■ Task instructions ■
Exclude any images and output the remaining records exactly.

Entries taken from a collection:
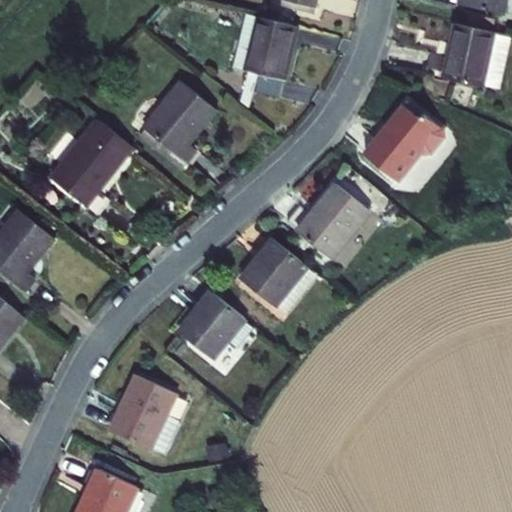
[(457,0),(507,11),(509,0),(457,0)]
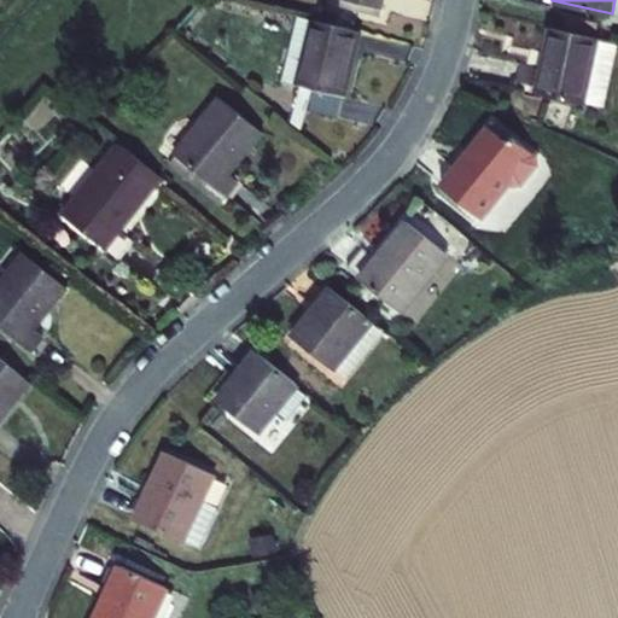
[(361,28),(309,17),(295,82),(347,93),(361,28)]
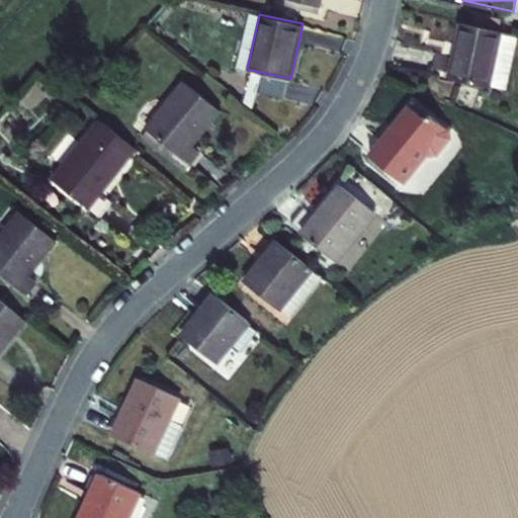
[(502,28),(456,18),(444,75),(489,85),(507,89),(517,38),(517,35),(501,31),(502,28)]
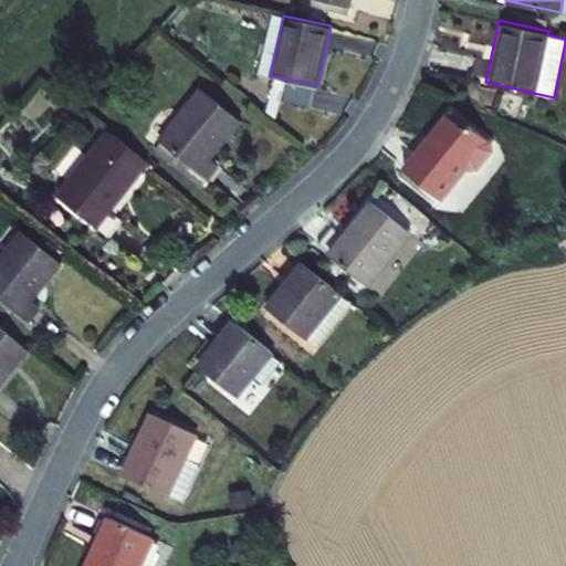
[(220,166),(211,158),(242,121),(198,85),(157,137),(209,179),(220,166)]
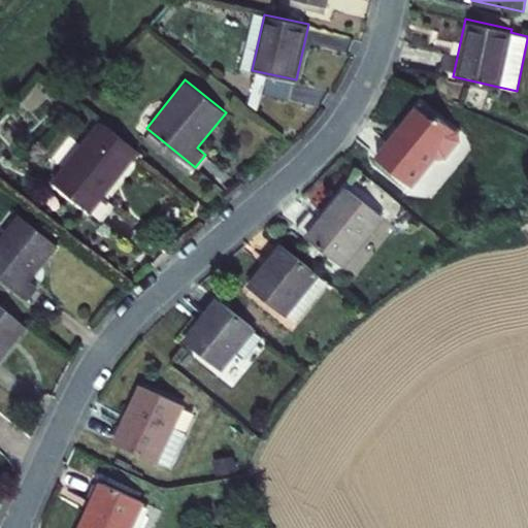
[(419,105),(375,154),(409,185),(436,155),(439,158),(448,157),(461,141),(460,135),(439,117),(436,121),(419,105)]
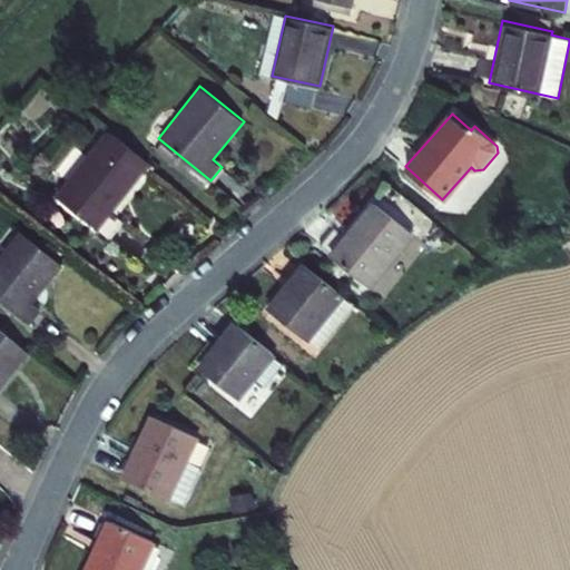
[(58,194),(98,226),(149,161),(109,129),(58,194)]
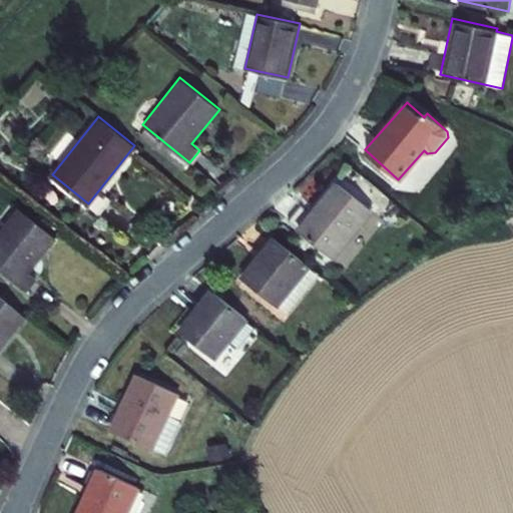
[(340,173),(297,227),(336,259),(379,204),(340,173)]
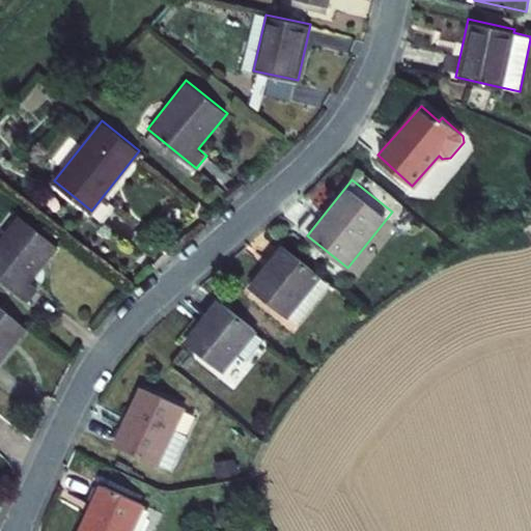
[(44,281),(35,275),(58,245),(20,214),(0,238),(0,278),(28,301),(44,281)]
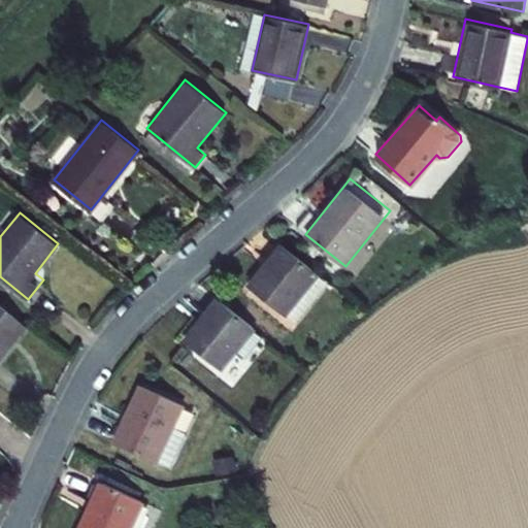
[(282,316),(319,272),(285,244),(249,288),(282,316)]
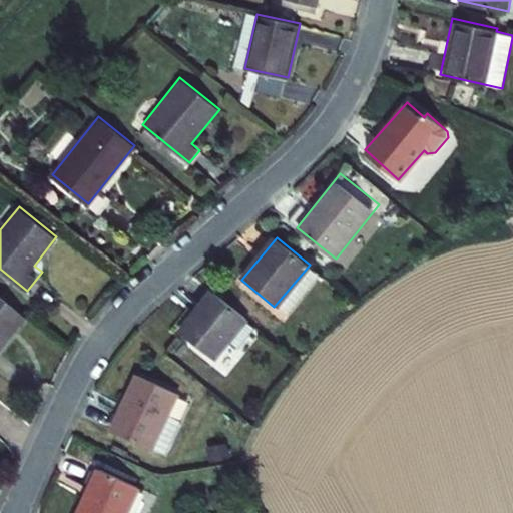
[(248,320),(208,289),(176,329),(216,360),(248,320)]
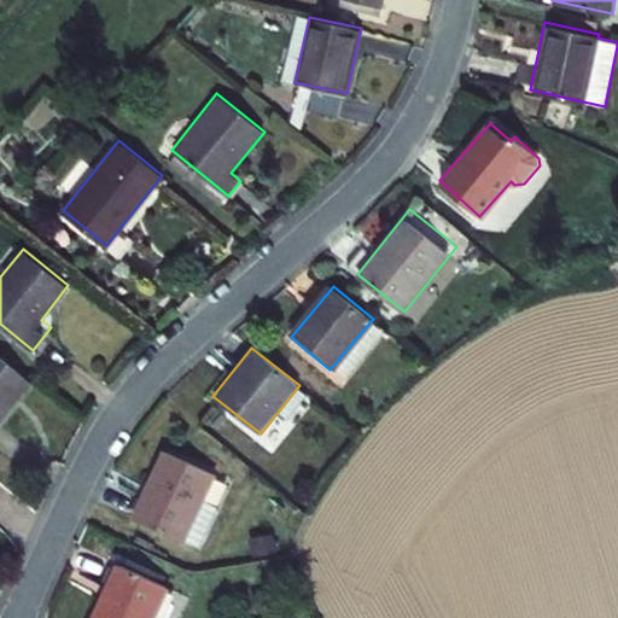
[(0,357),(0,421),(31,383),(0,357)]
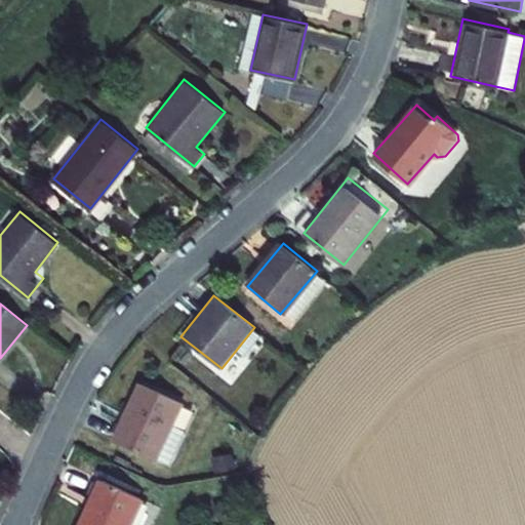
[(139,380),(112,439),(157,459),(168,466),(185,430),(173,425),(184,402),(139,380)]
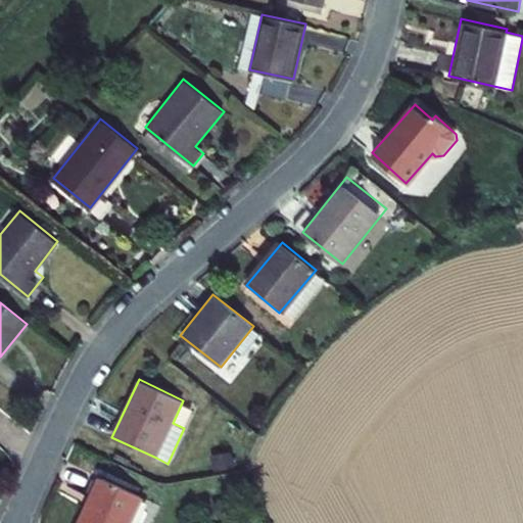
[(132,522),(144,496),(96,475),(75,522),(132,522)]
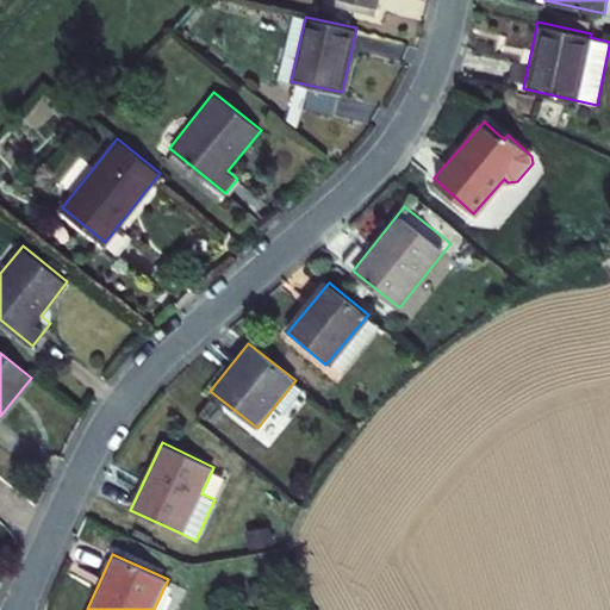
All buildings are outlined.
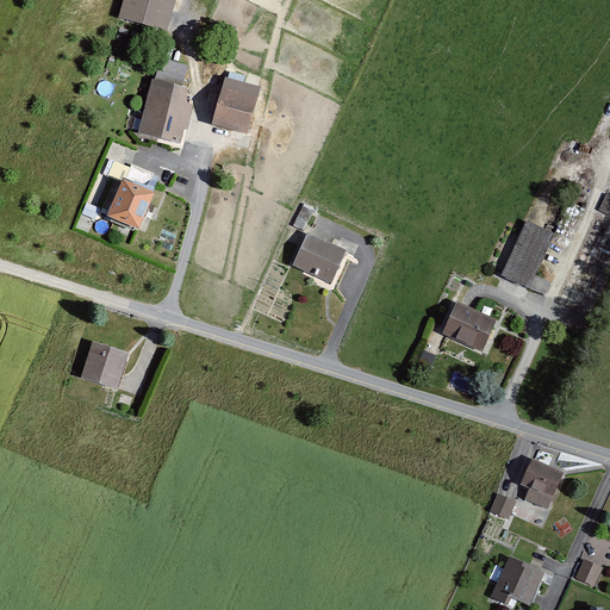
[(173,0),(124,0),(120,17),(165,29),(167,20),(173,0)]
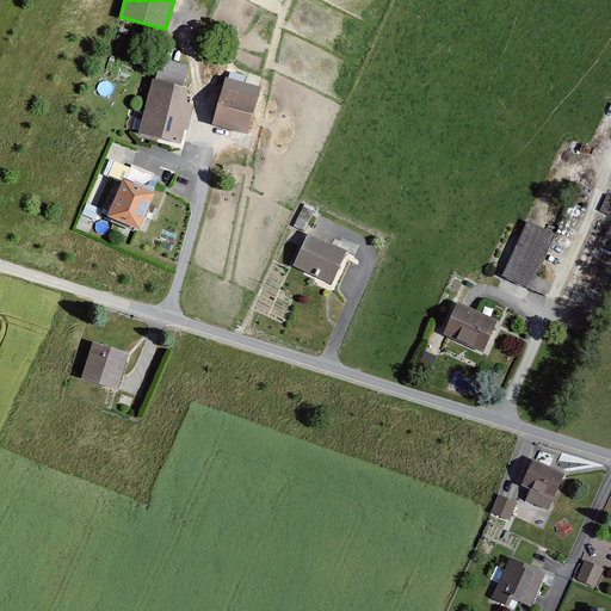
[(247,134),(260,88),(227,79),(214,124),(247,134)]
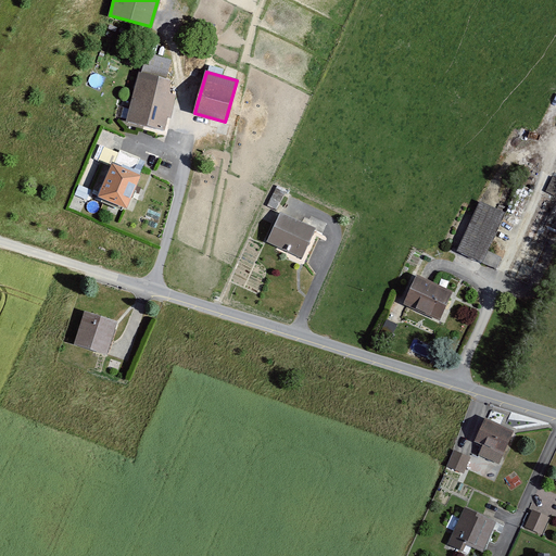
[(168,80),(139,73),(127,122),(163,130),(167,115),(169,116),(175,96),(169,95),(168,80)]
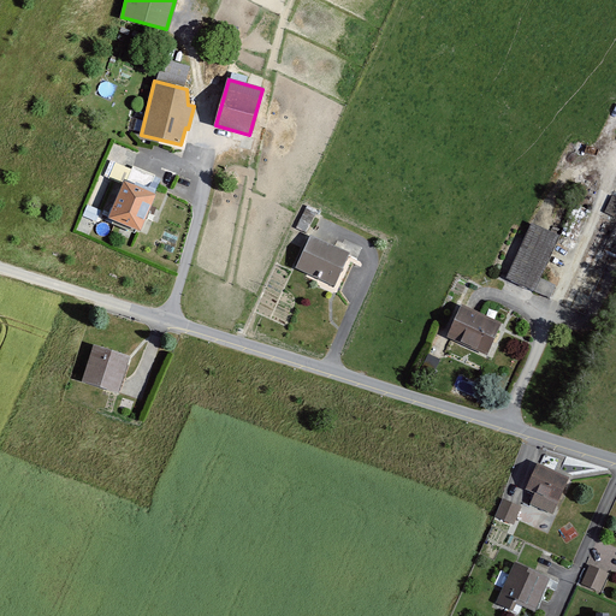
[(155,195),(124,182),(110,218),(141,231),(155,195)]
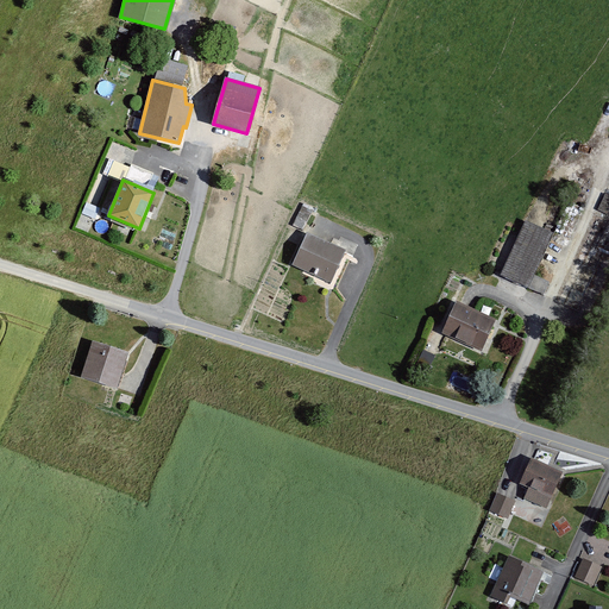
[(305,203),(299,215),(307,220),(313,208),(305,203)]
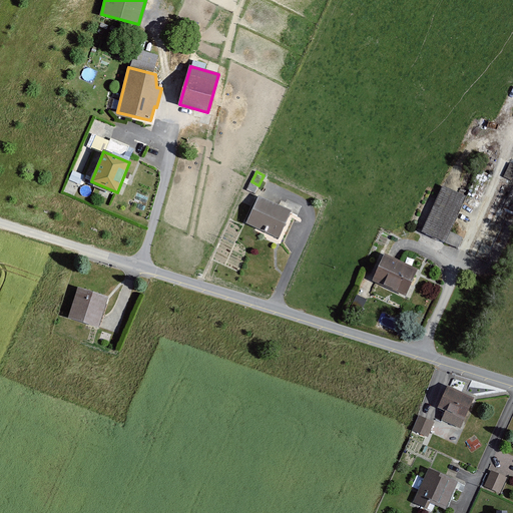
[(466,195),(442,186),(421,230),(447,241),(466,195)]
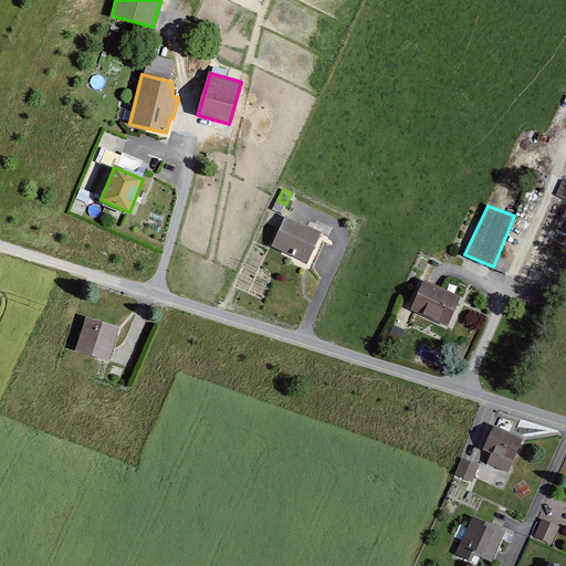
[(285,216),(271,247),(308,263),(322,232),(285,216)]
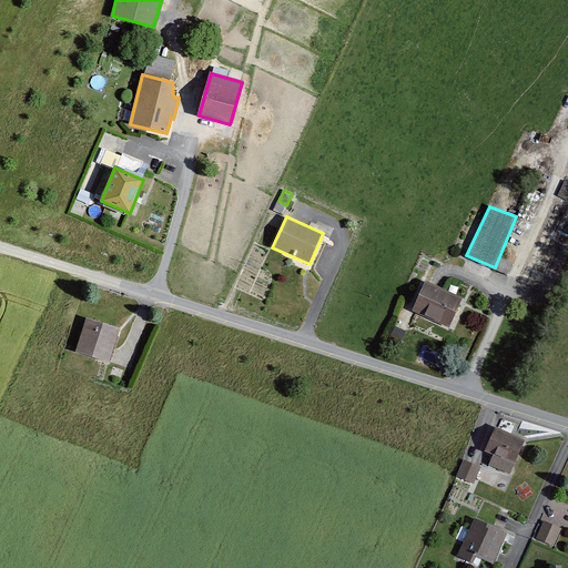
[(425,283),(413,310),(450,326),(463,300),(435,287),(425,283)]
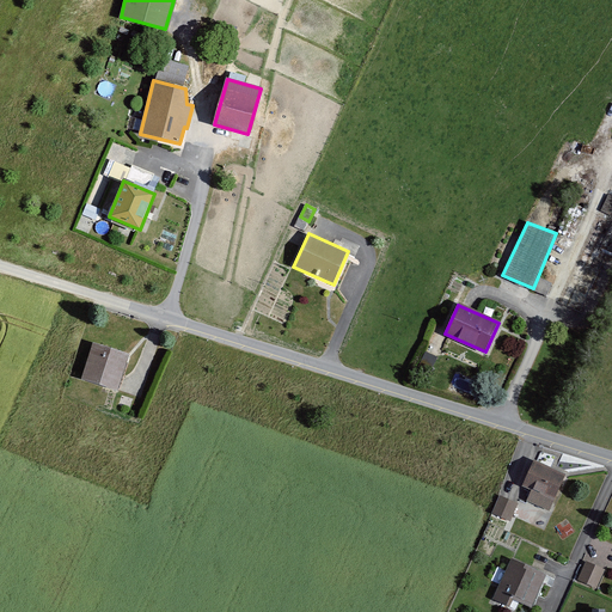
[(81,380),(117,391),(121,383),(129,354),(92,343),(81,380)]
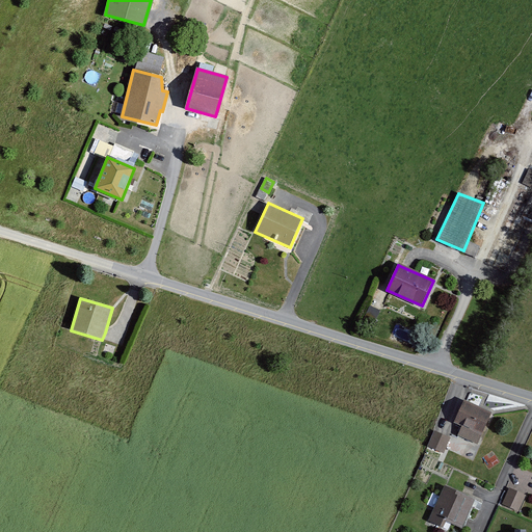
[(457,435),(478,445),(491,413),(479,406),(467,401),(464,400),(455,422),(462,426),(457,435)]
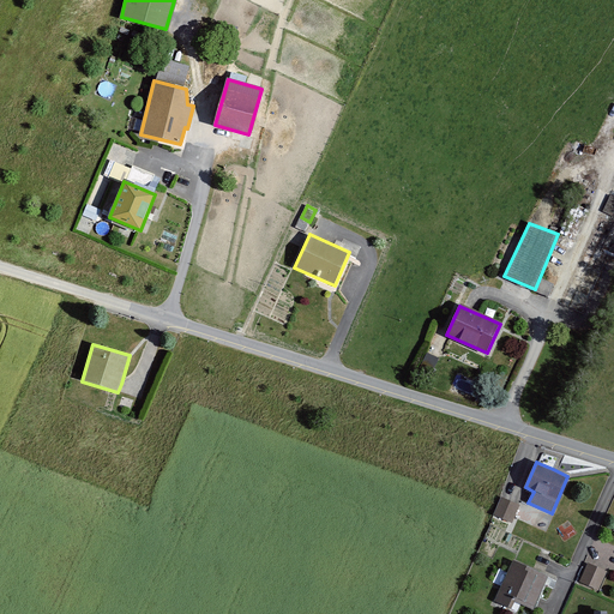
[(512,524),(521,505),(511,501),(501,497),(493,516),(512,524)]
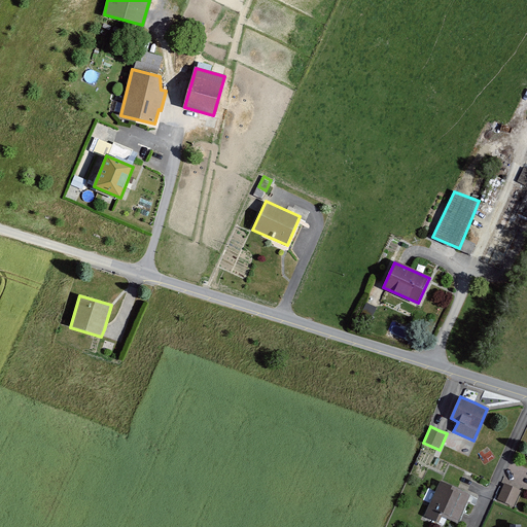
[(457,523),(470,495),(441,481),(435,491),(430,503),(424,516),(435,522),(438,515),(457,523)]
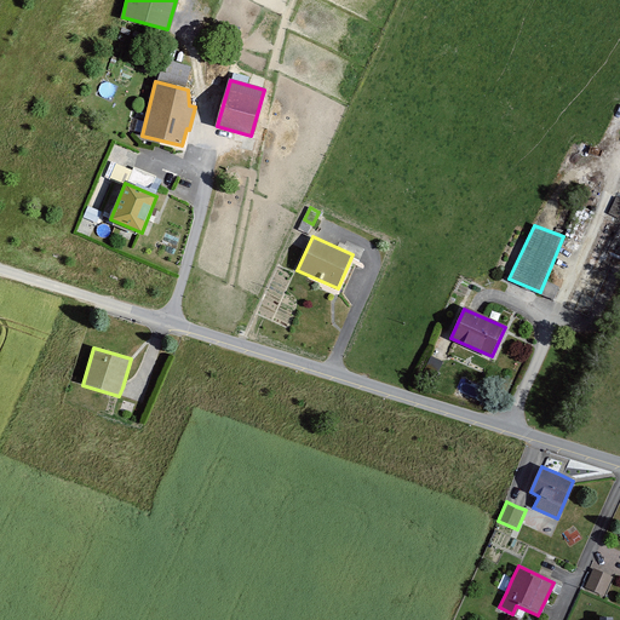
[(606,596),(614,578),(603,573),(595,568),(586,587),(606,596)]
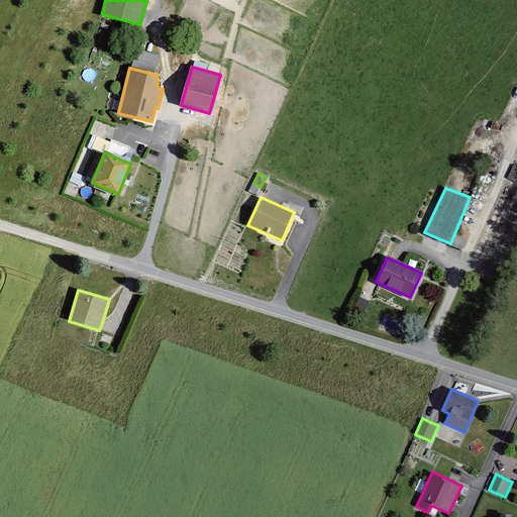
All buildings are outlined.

■ Result ■
[(457,0),(507,11),(509,0),(457,0)]
[(361,28),(309,17),(295,82),(347,93),(361,28)]
[(502,28),(456,18),(444,75),(489,85),(507,89),(517,38),(517,35),(501,31),(502,28)]
[(220,166),(211,158),(242,121),(198,85),(157,137),(209,179),(220,166)]
[(419,105),(375,154),(409,185),(436,155),(439,158),(448,157),(461,141),(460,135),(439,117),(436,121),(419,105)]
[(58,194),(98,226),(149,161),(109,129),(58,194)]
[(340,173),(297,227),(336,259),(379,204),(340,173)]
[(44,281),(35,275),(58,245),(20,214),(0,238),(0,278),(28,301),(44,281)]
[(282,316),(319,272),(285,244),(249,288),(282,316)]
[(248,320),(208,289),(176,329),(216,360),(248,320)]
[(0,357),(0,421),(31,383),(0,357)]
[(139,380),(112,439),(157,459),(168,466),(185,430),(173,425),(184,402),(139,380)]
[(132,522),(144,496),(96,475),(75,522),(132,522)]
All buildings are outlined.
[(173,0),(124,0),(120,17),(165,29),(167,20),(173,0)]
[(247,134),(260,88),(227,79),(214,124),(247,134)]
[(168,80),(139,73),(127,122),(163,130),(167,115),(169,116),(175,96),(169,95),(168,80)]
[(155,195),(124,182),(110,218),(141,231),(155,195)]
[(305,203),(299,215),(307,220),(313,208),(305,203)]
[(466,195),(442,186),(421,230),(447,241),(466,195)]
[(285,216),(271,247),(308,263),(322,232),(285,216)]
[(425,283),(413,310),(450,326),(463,300),(435,287),(425,283)]
[(81,380),(117,391),(121,383),(129,354),(92,343),(81,380)]
[(457,435),(478,445),(491,413),(479,406),(467,401),(464,400),(455,422),(462,426),(457,435)]
[(512,524),(521,505),(511,501),(501,497),(493,516),(512,524)]
[(457,523),(470,495),(441,481),(435,491),(430,503),(424,516),(435,522),(438,515),(457,523)]
[(606,596),(614,578),(603,573),(595,568),(586,587),(606,596)]
All buildings are outlined.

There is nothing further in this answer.